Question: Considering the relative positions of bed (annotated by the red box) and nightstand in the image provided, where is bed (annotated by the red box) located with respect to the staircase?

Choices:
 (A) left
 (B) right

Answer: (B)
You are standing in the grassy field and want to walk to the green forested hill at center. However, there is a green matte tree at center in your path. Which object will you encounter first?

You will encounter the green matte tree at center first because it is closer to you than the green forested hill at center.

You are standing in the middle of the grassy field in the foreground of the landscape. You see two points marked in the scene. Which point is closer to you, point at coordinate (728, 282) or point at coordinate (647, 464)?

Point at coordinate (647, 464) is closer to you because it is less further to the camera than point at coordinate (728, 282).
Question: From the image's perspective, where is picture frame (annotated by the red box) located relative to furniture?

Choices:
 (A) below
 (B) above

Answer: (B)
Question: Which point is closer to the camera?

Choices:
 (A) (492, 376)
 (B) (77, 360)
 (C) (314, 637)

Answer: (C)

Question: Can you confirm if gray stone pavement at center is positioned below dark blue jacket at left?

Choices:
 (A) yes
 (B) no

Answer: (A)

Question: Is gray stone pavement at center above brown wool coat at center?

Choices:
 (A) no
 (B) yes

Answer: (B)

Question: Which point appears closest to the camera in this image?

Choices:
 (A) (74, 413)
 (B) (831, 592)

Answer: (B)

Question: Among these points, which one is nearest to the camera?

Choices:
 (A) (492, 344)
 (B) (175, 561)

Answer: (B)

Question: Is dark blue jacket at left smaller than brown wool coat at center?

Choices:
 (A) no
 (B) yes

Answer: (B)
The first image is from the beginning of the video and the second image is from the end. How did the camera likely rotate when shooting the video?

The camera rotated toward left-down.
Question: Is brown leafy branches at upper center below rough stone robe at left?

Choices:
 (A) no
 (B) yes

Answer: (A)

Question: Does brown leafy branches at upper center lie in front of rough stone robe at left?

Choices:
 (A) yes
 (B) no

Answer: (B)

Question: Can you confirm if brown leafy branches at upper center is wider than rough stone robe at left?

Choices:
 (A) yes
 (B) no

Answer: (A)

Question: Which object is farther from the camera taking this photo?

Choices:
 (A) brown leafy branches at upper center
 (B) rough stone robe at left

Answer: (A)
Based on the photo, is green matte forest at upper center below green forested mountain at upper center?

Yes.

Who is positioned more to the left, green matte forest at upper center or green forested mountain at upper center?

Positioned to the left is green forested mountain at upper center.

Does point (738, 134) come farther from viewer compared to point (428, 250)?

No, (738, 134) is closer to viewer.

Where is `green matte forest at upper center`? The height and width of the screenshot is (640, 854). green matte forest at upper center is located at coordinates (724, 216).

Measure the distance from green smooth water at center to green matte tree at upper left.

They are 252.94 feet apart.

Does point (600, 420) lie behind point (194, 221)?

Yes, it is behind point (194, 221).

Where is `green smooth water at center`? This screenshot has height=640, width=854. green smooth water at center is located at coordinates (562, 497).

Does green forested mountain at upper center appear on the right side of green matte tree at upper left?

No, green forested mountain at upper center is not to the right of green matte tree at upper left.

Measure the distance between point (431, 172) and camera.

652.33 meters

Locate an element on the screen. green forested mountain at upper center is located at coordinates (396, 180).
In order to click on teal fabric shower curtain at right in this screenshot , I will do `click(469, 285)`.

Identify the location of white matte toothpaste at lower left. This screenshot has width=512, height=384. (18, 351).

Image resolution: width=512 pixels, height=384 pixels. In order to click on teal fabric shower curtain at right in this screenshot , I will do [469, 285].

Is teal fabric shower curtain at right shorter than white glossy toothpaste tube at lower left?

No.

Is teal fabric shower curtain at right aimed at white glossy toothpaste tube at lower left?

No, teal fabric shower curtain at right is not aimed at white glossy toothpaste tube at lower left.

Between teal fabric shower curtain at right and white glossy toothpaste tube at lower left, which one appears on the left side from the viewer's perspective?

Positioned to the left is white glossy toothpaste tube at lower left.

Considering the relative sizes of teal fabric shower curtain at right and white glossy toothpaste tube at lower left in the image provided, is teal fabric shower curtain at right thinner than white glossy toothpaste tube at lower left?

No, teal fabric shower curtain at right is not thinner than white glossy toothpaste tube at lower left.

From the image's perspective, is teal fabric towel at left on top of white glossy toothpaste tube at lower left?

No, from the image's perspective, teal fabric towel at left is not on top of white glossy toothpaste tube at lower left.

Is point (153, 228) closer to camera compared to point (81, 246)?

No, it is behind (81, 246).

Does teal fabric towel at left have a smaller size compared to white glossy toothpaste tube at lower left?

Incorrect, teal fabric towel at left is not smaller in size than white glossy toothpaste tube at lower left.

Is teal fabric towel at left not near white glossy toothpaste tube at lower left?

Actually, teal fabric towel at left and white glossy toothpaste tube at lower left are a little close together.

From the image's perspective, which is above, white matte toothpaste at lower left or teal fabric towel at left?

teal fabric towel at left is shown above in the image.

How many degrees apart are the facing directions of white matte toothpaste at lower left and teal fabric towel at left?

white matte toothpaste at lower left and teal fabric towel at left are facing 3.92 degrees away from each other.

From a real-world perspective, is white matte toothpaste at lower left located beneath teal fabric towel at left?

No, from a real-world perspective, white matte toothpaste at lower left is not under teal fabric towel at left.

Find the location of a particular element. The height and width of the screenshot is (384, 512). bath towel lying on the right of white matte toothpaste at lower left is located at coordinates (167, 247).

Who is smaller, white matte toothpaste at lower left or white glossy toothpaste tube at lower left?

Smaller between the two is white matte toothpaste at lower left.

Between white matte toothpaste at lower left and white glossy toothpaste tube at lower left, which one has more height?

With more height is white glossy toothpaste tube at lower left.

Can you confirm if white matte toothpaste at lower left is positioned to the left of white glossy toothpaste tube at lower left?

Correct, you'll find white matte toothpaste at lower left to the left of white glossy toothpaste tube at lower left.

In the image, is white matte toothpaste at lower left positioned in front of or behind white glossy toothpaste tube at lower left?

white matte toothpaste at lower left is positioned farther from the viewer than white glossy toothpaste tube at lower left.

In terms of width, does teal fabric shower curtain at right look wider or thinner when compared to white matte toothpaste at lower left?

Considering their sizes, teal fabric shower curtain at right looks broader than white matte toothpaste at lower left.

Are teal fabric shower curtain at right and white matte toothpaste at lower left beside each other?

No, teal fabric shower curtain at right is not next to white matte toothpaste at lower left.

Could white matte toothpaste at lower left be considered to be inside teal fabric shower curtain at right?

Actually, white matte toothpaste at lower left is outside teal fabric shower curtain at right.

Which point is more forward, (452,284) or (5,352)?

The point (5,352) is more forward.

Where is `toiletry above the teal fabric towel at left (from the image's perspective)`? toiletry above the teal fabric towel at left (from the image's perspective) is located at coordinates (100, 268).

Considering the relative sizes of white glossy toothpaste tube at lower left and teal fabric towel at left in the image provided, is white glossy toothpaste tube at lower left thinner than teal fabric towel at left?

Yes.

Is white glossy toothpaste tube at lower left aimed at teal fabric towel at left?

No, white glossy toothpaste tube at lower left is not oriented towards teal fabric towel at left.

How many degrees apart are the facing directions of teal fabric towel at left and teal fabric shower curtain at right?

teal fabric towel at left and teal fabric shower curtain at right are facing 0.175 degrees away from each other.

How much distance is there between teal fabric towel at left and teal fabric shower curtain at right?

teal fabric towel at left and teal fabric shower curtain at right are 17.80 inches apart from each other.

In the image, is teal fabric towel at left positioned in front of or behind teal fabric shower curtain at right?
++++++++
■ **Task details**:
Copy out all of the entries above, switching every instance of "grassy field" to "open meadow" and leaving everything else unchanged.

■ **Written response**:
Question: Considering the relative positions of bed (annotated by the red box) and nightstand in the image provided, where is bed (annotated by the red box) located with respect to the staircase?

Choices:
 (A) left
 (B) right

Answer: (B)
You are standing in the open meadow and want to walk to the green forested hill at center. However, there is a green matte tree at center in your path. Which object will you encounter first?

You will encounter the green matte tree at center first because it is closer to you than the green forested hill at center.

You are standing in the middle of the open meadow in the foreground of the landscape. You see two points marked in the scene. Which point is closer to you, point at coordinate (728, 282) or point at coordinate (647, 464)?

Point at coordinate (647, 464) is closer to you because it is less further to the camera than point at coordinate (728, 282).
Question: From the image's perspective, where is picture frame (annotated by the red box) located relative to furniture?

Choices:
 (A) below
 (B) above

Answer: (B)
Question: Which point is closer to the camera?

Choices:
 (A) (492, 376)
 (B) (77, 360)
 (C) (314, 637)

Answer: (C)

Question: Can you confirm if gray stone pavement at center is positioned below dark blue jacket at left?

Choices:
 (A) yes
 (B) no

Answer: (A)

Question: Is gray stone pavement at center above brown wool coat at center?

Choices:
 (A) no
 (B) yes

Answer: (B)

Question: Which point appears closest to the camera in this image?

Choices:
 (A) (74, 413)
 (B) (831, 592)

Answer: (B)

Question: Among these points, which one is nearest to the camera?

Choices:
 (A) (492, 344)
 (B) (175, 561)

Answer: (B)

Question: Is dark blue jacket at left smaller than brown wool coat at center?

Choices:
 (A) no
 (B) yes

Answer: (B)
The first image is from the beginning of the video and the second image is from the end. How did the camera likely rotate when shooting the video?

The camera rotated toward left-down.
Question: Is brown leafy branches at upper center below rough stone robe at left?

Choices:
 (A) no
 (B) yes

Answer: (A)

Question: Does brown leafy branches at upper center lie in front of rough stone robe at left?

Choices:
 (A) yes
 (B) no

Answer: (B)

Question: Can you confirm if brown leafy branches at upper center is wider than rough stone robe at left?

Choices:
 (A) yes
 (B) no

Answer: (A)

Question: Which object is farther from the camera taking this photo?

Choices:
 (A) brown leafy branches at upper center
 (B) rough stone robe at left

Answer: (A)
Based on the photo, is green matte forest at upper center below green forested mountain at upper center?

Yes.

Who is positioned more to the left, green matte forest at upper center or green forested mountain at upper center?

Positioned to the left is green forested mountain at upper center.

Does point (738, 134) come farther from viewer compared to point (428, 250)?

No, (738, 134) is closer to viewer.

Where is `green matte forest at upper center`? The height and width of the screenshot is (640, 854). green matte forest at upper center is located at coordinates (724, 216).

Measure the distance from green smooth water at center to green matte tree at upper left.

They are 252.94 feet apart.

Does point (600, 420) lie behind point (194, 221)?

Yes, it is behind point (194, 221).

Where is `green smooth water at center`? This screenshot has height=640, width=854. green smooth water at center is located at coordinates (562, 497).

Does green forested mountain at upper center appear on the right side of green matte tree at upper left?

No, green forested mountain at upper center is not to the right of green matte tree at upper left.

Measure the distance between point (431, 172) and camera.

652.33 meters

Locate an element on the screen. green forested mountain at upper center is located at coordinates (396, 180).
In order to click on teal fabric shower curtain at right in this screenshot , I will do `click(469, 285)`.

Identify the location of white matte toothpaste at lower left. This screenshot has width=512, height=384. (18, 351).

Image resolution: width=512 pixels, height=384 pixels. In order to click on teal fabric shower curtain at right in this screenshot , I will do [469, 285].

Is teal fabric shower curtain at right shorter than white glossy toothpaste tube at lower left?

No.

Is teal fabric shower curtain at right aimed at white glossy toothpaste tube at lower left?

No, teal fabric shower curtain at right is not aimed at white glossy toothpaste tube at lower left.

Between teal fabric shower curtain at right and white glossy toothpaste tube at lower left, which one appears on the left side from the viewer's perspective?

Positioned to the left is white glossy toothpaste tube at lower left.

Considering the relative sizes of teal fabric shower curtain at right and white glossy toothpaste tube at lower left in the image provided, is teal fabric shower curtain at right thinner than white glossy toothpaste tube at lower left?

No, teal fabric shower curtain at right is not thinner than white glossy toothpaste tube at lower left.

From the image's perspective, is teal fabric towel at left on top of white glossy toothpaste tube at lower left?

No, from the image's perspective, teal fabric towel at left is not on top of white glossy toothpaste tube at lower left.

Is point (153, 228) closer to camera compared to point (81, 246)?

No, it is behind (81, 246).

Does teal fabric towel at left have a smaller size compared to white glossy toothpaste tube at lower left?

Incorrect, teal fabric towel at left is not smaller in size than white glossy toothpaste tube at lower left.

Is teal fabric towel at left not near white glossy toothpaste tube at lower left?

Actually, teal fabric towel at left and white glossy toothpaste tube at lower left are a little close together.

From the image's perspective, which is above, white matte toothpaste at lower left or teal fabric towel at left?

teal fabric towel at left is shown above in the image.

How many degrees apart are the facing directions of white matte toothpaste at lower left and teal fabric towel at left?

white matte toothpaste at lower left and teal fabric towel at left are facing 3.92 degrees away from each other.

From a real-world perspective, is white matte toothpaste at lower left located beneath teal fabric towel at left?

No, from a real-world perspective, white matte toothpaste at lower left is not under teal fabric towel at left.

Find the location of a particular element. The height and width of the screenshot is (384, 512). bath towel lying on the right of white matte toothpaste at lower left is located at coordinates (167, 247).

Who is smaller, white matte toothpaste at lower left or white glossy toothpaste tube at lower left?

Smaller between the two is white matte toothpaste at lower left.

Between white matte toothpaste at lower left and white glossy toothpaste tube at lower left, which one has more height?

With more height is white glossy toothpaste tube at lower left.

Can you confirm if white matte toothpaste at lower left is positioned to the left of white glossy toothpaste tube at lower left?

Correct, you'll find white matte toothpaste at lower left to the left of white glossy toothpaste tube at lower left.

In the image, is white matte toothpaste at lower left positioned in front of or behind white glossy toothpaste tube at lower left?

white matte toothpaste at lower left is positioned farther from the viewer than white glossy toothpaste tube at lower left.

In terms of width, does teal fabric shower curtain at right look wider or thinner when compared to white matte toothpaste at lower left?

Considering their sizes, teal fabric shower curtain at right looks broader than white matte toothpaste at lower left.

Are teal fabric shower curtain at right and white matte toothpaste at lower left beside each other?

No, teal fabric shower curtain at right is not next to white matte toothpaste at lower left.

Could white matte toothpaste at lower left be considered to be inside teal fabric shower curtain at right?

Actually, white matte toothpaste at lower left is outside teal fabric shower curtain at right.

Which point is more forward, (452,284) or (5,352)?

The point (5,352) is more forward.

Where is `toiletry above the teal fabric towel at left (from the image's perspective)`? toiletry above the teal fabric towel at left (from the image's perspective) is located at coordinates (100, 268).

Considering the relative sizes of white glossy toothpaste tube at lower left and teal fabric towel at left in the image provided, is white glossy toothpaste tube at lower left thinner than teal fabric towel at left?

Yes.

Is white glossy toothpaste tube at lower left aimed at teal fabric towel at left?

No, white glossy toothpaste tube at lower left is not oriented towards teal fabric towel at left.

How many degrees apart are the facing directions of teal fabric towel at left and teal fabric shower curtain at right?

teal fabric towel at left and teal fabric shower curtain at right are facing 0.175 degrees away from each other.

How much distance is there between teal fabric towel at left and teal fabric shower curtain at right?

teal fabric towel at left and teal fabric shower curtain at right are 17.80 inches apart from each other.

In the image, is teal fabric towel at left positioned in front of or behind teal fabric shower curtain at right?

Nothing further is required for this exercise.